_Problem_: Locate the line that contains "red semicircle: moved 2 px left, 5 px down". Print it and every subsequent line through the final line of the records, exactly and only those.

[Multi-step shape edit data]
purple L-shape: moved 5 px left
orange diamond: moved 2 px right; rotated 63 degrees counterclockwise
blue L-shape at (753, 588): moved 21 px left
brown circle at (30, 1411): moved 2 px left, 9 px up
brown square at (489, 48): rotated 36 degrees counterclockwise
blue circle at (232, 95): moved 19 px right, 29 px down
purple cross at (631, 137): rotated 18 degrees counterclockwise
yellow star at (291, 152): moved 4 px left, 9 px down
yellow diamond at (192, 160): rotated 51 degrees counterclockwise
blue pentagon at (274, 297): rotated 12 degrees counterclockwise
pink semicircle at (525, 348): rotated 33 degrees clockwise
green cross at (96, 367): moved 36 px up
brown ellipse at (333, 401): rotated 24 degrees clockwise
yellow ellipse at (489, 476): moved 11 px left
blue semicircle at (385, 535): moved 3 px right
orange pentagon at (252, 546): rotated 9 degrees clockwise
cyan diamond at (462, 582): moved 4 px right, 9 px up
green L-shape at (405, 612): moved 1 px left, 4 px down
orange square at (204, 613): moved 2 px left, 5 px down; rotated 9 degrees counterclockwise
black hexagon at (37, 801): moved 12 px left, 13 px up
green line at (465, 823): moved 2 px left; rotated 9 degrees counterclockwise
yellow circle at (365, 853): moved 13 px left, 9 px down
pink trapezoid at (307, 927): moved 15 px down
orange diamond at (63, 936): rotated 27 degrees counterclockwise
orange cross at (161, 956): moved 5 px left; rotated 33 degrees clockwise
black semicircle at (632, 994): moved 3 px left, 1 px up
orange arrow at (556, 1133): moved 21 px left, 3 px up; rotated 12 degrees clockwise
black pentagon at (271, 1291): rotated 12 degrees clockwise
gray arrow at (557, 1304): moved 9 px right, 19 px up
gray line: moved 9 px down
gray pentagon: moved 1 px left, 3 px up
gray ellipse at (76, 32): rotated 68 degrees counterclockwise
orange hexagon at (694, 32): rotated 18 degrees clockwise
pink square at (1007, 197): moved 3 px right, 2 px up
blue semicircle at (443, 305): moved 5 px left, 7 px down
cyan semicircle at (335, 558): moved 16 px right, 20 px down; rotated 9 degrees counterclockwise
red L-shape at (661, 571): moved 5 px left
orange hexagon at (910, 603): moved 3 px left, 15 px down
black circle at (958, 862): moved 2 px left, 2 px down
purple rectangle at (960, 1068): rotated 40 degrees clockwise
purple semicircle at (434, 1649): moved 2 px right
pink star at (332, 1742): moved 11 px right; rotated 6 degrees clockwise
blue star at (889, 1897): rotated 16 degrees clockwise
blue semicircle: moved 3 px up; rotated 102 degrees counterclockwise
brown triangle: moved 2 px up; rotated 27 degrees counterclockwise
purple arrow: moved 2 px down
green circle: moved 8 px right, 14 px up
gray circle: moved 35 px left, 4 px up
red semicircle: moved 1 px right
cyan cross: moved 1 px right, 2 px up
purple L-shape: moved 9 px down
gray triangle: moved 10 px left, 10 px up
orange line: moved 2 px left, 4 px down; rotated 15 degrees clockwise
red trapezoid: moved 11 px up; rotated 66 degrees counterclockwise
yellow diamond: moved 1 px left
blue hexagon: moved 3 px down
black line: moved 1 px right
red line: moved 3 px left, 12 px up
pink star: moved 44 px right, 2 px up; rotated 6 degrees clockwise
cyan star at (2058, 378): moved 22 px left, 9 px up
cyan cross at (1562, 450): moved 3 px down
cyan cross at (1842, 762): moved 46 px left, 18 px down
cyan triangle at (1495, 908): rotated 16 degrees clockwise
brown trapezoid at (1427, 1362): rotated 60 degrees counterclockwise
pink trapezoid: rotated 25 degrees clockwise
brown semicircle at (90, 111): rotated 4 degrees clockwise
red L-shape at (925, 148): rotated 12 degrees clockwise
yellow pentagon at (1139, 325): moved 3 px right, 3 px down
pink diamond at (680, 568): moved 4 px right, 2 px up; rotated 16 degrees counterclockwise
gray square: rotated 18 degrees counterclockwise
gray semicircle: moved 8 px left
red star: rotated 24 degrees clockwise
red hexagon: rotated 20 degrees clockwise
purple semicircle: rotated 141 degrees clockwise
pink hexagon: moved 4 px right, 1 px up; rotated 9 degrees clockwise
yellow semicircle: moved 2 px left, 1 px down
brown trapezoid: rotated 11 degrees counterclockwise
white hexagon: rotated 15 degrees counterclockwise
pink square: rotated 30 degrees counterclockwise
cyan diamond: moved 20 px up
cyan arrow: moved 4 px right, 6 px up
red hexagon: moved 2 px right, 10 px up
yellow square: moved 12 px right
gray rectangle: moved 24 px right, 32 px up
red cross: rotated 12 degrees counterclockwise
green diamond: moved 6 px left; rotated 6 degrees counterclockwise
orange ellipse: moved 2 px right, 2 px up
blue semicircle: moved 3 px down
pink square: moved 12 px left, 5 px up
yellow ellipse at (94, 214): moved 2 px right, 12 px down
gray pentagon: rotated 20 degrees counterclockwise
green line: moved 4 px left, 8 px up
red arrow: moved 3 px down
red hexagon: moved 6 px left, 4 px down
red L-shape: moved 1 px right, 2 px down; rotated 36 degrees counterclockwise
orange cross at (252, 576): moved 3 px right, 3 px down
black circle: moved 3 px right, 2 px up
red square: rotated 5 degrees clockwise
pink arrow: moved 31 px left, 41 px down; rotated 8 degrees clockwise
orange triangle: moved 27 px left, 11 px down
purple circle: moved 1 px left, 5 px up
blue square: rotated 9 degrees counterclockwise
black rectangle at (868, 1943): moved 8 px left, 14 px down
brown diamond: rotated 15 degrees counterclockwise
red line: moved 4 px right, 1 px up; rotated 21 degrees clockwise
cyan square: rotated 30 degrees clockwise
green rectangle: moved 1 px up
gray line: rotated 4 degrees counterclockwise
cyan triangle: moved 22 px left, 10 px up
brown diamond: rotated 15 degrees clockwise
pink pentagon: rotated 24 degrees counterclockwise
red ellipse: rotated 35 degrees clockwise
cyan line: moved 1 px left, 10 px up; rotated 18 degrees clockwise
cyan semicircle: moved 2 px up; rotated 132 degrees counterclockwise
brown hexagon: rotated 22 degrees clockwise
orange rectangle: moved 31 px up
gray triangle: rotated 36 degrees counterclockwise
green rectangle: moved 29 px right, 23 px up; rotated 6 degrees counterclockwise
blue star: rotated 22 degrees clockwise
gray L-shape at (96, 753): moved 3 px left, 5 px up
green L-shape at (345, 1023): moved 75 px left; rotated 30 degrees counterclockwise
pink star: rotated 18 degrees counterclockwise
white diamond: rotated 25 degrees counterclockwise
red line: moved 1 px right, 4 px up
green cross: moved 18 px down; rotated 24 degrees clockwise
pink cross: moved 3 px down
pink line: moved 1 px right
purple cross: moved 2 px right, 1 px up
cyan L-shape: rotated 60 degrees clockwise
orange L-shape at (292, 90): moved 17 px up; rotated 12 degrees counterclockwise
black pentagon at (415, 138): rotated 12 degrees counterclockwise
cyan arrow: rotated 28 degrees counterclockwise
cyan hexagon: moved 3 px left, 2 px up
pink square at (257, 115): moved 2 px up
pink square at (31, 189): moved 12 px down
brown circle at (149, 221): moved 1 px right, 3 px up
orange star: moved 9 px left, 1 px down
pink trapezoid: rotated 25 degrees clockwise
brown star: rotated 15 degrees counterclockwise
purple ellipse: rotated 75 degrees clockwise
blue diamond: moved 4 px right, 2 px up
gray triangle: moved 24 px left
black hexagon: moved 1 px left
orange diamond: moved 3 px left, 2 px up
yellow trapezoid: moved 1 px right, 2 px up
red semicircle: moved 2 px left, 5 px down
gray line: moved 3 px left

_Answer section_:
red semicircle: moved 2 px left, 5 px down
gray line: moved 3 px left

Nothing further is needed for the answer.